**Try it**
Print the listing below once more, unchanged.

**Collected data**
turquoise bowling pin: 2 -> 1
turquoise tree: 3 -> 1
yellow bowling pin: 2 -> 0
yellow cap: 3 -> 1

**Response below**
turquoise bowling pin: 2 -> 1
turquoise tree: 3 -> 1
yellow bowling pin: 2 -> 0
yellow cap: 3 -> 1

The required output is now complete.